=== EXERCISE DETAILS ===
Your answer must be a word-for-word copy of the data.

=== DATA SHOWN ===
┏━━

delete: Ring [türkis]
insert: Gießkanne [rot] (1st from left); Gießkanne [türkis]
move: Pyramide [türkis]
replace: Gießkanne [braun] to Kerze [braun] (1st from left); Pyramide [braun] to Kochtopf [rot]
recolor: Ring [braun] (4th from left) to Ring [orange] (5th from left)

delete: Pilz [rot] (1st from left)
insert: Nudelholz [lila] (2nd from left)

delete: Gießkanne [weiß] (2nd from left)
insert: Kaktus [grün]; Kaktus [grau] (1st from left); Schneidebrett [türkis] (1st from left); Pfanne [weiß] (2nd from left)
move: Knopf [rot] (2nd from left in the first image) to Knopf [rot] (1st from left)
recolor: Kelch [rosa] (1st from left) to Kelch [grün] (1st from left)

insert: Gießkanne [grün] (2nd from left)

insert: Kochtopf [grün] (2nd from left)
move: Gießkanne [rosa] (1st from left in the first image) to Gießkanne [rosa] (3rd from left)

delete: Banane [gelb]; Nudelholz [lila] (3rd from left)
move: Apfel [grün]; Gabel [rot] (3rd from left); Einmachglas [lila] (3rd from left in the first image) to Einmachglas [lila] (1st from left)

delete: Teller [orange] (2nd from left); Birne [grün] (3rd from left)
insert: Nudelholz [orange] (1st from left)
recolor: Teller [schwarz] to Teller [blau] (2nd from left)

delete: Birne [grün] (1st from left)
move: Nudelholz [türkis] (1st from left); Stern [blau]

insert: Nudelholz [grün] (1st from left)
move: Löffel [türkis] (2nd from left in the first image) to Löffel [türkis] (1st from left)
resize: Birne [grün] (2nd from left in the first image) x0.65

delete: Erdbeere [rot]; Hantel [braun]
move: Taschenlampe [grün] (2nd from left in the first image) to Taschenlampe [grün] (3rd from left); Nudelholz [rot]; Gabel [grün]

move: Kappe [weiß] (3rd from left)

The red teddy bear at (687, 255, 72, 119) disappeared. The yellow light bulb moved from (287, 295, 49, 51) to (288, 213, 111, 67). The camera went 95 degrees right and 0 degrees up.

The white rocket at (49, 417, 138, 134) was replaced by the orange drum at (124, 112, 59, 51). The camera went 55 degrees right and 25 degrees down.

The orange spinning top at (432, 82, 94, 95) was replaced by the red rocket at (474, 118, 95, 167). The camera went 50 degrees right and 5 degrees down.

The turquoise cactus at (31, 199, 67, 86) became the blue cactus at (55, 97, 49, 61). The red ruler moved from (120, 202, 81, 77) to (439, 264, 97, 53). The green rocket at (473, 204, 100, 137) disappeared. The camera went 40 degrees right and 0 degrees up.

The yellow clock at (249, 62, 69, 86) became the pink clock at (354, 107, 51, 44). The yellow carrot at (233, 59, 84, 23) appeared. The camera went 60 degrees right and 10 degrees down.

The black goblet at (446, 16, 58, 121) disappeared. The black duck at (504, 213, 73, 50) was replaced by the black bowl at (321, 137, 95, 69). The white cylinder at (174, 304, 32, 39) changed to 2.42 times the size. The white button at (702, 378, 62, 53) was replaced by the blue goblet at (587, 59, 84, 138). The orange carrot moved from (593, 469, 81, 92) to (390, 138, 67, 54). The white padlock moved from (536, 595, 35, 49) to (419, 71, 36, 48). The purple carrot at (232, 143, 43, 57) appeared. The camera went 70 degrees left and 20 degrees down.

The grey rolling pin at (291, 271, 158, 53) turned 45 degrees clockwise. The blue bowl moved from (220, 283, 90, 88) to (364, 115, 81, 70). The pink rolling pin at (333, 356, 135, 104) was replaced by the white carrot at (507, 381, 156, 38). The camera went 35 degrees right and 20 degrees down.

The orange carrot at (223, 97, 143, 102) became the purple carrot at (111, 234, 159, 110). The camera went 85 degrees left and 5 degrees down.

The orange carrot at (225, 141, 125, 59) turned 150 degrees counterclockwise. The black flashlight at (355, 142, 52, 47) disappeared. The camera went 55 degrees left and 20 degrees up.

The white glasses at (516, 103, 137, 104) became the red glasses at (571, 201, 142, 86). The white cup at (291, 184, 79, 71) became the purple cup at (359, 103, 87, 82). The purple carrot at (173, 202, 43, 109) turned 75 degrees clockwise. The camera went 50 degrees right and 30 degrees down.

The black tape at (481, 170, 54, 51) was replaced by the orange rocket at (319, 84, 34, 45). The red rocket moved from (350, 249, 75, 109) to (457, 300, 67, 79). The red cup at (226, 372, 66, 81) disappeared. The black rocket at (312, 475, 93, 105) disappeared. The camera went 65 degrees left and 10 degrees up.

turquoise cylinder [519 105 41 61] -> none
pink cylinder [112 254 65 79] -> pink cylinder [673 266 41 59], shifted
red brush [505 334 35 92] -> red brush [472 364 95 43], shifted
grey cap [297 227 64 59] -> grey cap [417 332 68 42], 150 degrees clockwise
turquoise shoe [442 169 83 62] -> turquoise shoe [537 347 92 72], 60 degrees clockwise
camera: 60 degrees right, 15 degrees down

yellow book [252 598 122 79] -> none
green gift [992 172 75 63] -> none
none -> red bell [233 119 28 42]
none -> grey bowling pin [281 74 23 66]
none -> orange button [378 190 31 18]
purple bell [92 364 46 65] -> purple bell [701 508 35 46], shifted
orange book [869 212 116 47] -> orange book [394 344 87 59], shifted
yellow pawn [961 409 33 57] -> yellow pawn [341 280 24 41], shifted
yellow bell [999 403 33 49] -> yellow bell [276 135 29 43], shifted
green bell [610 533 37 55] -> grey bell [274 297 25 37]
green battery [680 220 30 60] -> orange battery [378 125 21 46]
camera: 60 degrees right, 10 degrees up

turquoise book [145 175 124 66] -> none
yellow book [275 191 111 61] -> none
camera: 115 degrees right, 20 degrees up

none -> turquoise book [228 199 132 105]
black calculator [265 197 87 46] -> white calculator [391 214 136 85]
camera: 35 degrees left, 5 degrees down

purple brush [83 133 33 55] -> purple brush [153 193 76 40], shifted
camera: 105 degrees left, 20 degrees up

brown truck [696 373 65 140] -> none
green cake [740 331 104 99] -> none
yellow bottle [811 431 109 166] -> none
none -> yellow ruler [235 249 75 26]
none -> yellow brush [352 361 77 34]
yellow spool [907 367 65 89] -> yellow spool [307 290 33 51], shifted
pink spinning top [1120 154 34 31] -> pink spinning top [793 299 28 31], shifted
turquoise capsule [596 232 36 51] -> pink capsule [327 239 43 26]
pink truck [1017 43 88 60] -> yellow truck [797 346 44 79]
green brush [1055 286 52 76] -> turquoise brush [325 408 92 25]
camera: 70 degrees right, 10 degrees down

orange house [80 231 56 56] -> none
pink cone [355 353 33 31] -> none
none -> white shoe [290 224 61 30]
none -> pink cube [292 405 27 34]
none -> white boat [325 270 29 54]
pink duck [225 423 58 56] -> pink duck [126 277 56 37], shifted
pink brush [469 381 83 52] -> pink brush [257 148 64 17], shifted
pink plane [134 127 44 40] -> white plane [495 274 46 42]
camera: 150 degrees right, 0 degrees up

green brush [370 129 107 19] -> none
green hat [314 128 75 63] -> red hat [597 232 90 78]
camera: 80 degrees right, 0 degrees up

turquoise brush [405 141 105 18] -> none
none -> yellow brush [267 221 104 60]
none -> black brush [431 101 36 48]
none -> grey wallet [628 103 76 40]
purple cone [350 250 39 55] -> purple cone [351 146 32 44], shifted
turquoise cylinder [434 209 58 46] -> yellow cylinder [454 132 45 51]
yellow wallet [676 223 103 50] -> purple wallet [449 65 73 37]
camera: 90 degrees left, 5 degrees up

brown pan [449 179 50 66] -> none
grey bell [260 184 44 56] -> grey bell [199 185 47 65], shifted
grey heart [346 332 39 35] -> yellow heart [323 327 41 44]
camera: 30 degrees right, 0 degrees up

┗━━

=== EXERCISE ANSWER ===
delete: Ring [türkis]
insert: Gießkanne [rot] (1st from left); Gießkanne [türkis]
move: Pyramide [türkis]
replace: Gießkanne [braun] to Kerze [braun] (1st from left); Pyramide [braun] to Kochtopf [rot]
recolor: Ring [braun] (4th from left) to Ring [orange] (5th from left)

delete: Pilz [rot] (1st from left)
insert: Nudelholz [lila] (2nd from left)

delete: Gießkanne [weiß] (2nd from left)
insert: Kaktus [grün]; Kaktus [grau] (1st from left); Schneidebrett [türkis] (1st from left); Pfanne [weiß] (2nd from left)
move: Knopf [rot] (2nd from left in the first image) to Knopf [rot] (1st from left)
recolor: Kelch [rosa] (1st from left) to Kelch [grün] (1st from left)

insert: Gießkanne [grün] (2nd from left)

insert: Kochtopf [grün] (2nd from left)
move: Gießkanne [rosa] (1st from left in the first image) to Gießkanne [rosa] (3rd from left)

delete: Banane [gelb]; Nudelholz [lila] (3rd from left)
move: Apfel [grün]; Gabel [rot] (3rd from left); Einmachglas [lila] (3rd from left in the first image) to Einmachglas [lila] (1st from left)

delete: Teller [orange] (2nd from left); Birne [grün] (3rd from left)
insert: Nudelholz [orange] (1st from left)
recolor: Teller [schwarz] to Teller [blau] (2nd from left)

delete: Birne [grün] (1st from left)
move: Nudelholz [türkis] (1st from left); Stern [blau]

insert: Nudelholz [grün] (1st from left)
move: Löffel [türkis] (2nd from left in the first image) to Löffel [türkis] (1st from left)
resize: Birne [grün] (2nd from left in the first image) x0.65

delete: Erdbeere [rot]; Hantel [braun]
move: Taschenlampe [grün] (2nd from left in the first image) to Taschenlampe [grün] (3rd from left); Nudelholz [rot]; Gabel [grün]

move: Kappe [weiß] (3rd from left)

The red teddy bear at (687, 255, 72, 119) disappeared. The yellow light bulb moved from (287, 295, 49, 51) to (288, 213, 111, 67). The camera went 95 degrees right and 0 degrees up.

The white rocket at (49, 417, 138, 134) was replaced by the orange drum at (124, 112, 59, 51). The camera went 55 degrees right and 25 degrees down.

The orange spinning top at (432, 82, 94, 95) was replaced by the red rocket at (474, 118, 95, 167). The camera went 50 degrees right and 5 degrees down.

The turquoise cactus at (31, 199, 67, 86) became the blue cactus at (55, 97, 49, 61). The red ruler moved from (120, 202, 81, 77) to (439, 264, 97, 53). The green rocket at (473, 204, 100, 137) disappeared. The camera went 40 degrees right and 0 degrees up.

The yellow clock at (249, 62, 69, 86) became the pink clock at (354, 107, 51, 44). The yellow carrot at (233, 59, 84, 23) appeared. The camera went 60 degrees right and 10 degrees down.

The black goblet at (446, 16, 58, 121) disappeared. The black duck at (504, 213, 73, 50) was replaced by the black bowl at (321, 137, 95, 69). The white cylinder at (174, 304, 32, 39) changed to 2.42 times the size. The white button at (702, 378, 62, 53) was replaced by the blue goblet at (587, 59, 84, 138). The orange carrot moved from (593, 469, 81, 92) to (390, 138, 67, 54). The white padlock moved from (536, 595, 35, 49) to (419, 71, 36, 48). The purple carrot at (232, 143, 43, 57) appeared. The camera went 70 degrees left and 20 degrees down.

The grey rolling pin at (291, 271, 158, 53) turned 45 degrees clockwise. The blue bowl moved from (220, 283, 90, 88) to (364, 115, 81, 70). The pink rolling pin at (333, 356, 135, 104) was replaced by the white carrot at (507, 381, 156, 38). The camera went 35 degrees right and 20 degrees down.

The orange carrot at (223, 97, 143, 102) became the purple carrot at (111, 234, 159, 110). The camera went 85 degrees left and 5 degrees down.

The orange carrot at (225, 141, 125, 59) turned 150 degrees counterclockwise. The black flashlight at (355, 142, 52, 47) disappeared. The camera went 55 degrees left and 20 degrees up.

The white glasses at (516, 103, 137, 104) became the red glasses at (571, 201, 142, 86). The white cup at (291, 184, 79, 71) became the purple cup at (359, 103, 87, 82). The purple carrot at (173, 202, 43, 109) turned 75 degrees clockwise. The camera went 50 degrees right and 30 degrees down.

The black tape at (481, 170, 54, 51) was replaced by the orange rocket at (319, 84, 34, 45). The red rocket moved from (350, 249, 75, 109) to (457, 300, 67, 79). The red cup at (226, 372, 66, 81) disappeared. The black rocket at (312, 475, 93, 105) disappeared. The camera went 65 degrees left and 10 degrees up.

turquoise cylinder [519 105 41 61] -> none
pink cylinder [112 254 65 79] -> pink cylinder [673 266 41 59], shifted
red brush [505 334 35 92] -> red brush [472 364 95 43], shifted
grey cap [297 227 64 59] -> grey cap [417 332 68 42], 150 degrees clockwise
turquoise shoe [442 169 83 62] -> turquoise shoe [537 347 92 72], 60 degrees clockwise
camera: 60 degrees right, 15 degrees down

yellow book [252 598 122 79] -> none
green gift [992 172 75 63] -> none
none -> red bell [233 119 28 42]
none -> grey bowling pin [281 74 23 66]
none -> orange button [378 190 31 18]
purple bell [92 364 46 65] -> purple bell [701 508 35 46], shifted
orange book [869 212 116 47] -> orange book [394 344 87 59], shifted
yellow pawn [961 409 33 57] -> yellow pawn [341 280 24 41], shifted
yellow bell [999 403 33 49] -> yellow bell [276 135 29 43], shifted
green bell [610 533 37 55] -> grey bell [274 297 25 37]
green battery [680 220 30 60] -> orange battery [378 125 21 46]
camera: 60 degrees right, 10 degrees up

turquoise book [145 175 124 66] -> none
yellow book [275 191 111 61] -> none
camera: 115 degrees right, 20 degrees up

none -> turquoise book [228 199 132 105]
black calculator [265 197 87 46] -> white calculator [391 214 136 85]
camera: 35 degrees left, 5 degrees down

purple brush [83 133 33 55] -> purple brush [153 193 76 40], shifted
camera: 105 degrees left, 20 degrees up

brown truck [696 373 65 140] -> none
green cake [740 331 104 99] -> none
yellow bottle [811 431 109 166] -> none
none -> yellow ruler [235 249 75 26]
none -> yellow brush [352 361 77 34]
yellow spool [907 367 65 89] -> yellow spool [307 290 33 51], shifted
pink spinning top [1120 154 34 31] -> pink spinning top [793 299 28 31], shifted
turquoise capsule [596 232 36 51] -> pink capsule [327 239 43 26]
pink truck [1017 43 88 60] -> yellow truck [797 346 44 79]
green brush [1055 286 52 76] -> turquoise brush [325 408 92 25]
camera: 70 degrees right, 10 degrees down

orange house [80 231 56 56] -> none
pink cone [355 353 33 31] -> none
none -> white shoe [290 224 61 30]
none -> pink cube [292 405 27 34]
none -> white boat [325 270 29 54]
pink duck [225 423 58 56] -> pink duck [126 277 56 37], shifted
pink brush [469 381 83 52] -> pink brush [257 148 64 17], shifted
pink plane [134 127 44 40] -> white plane [495 274 46 42]
camera: 150 degrees right, 0 degrees up

green brush [370 129 107 19] -> none
green hat [314 128 75 63] -> red hat [597 232 90 78]
camera: 80 degrees right, 0 degrees up

turquoise brush [405 141 105 18] -> none
none -> yellow brush [267 221 104 60]
none -> black brush [431 101 36 48]
none -> grey wallet [628 103 76 40]
purple cone [350 250 39 55] -> purple cone [351 146 32 44], shifted
turquoise cylinder [434 209 58 46] -> yellow cylinder [454 132 45 51]
yellow wallet [676 223 103 50] -> purple wallet [449 65 73 37]
camera: 90 degrees left, 5 degrees up

brown pan [449 179 50 66] -> none
grey bell [260 184 44 56] -> grey bell [199 185 47 65], shifted
grey heart [346 332 39 35] -> yellow heart [323 327 41 44]
camera: 30 degrees right, 0 degrees up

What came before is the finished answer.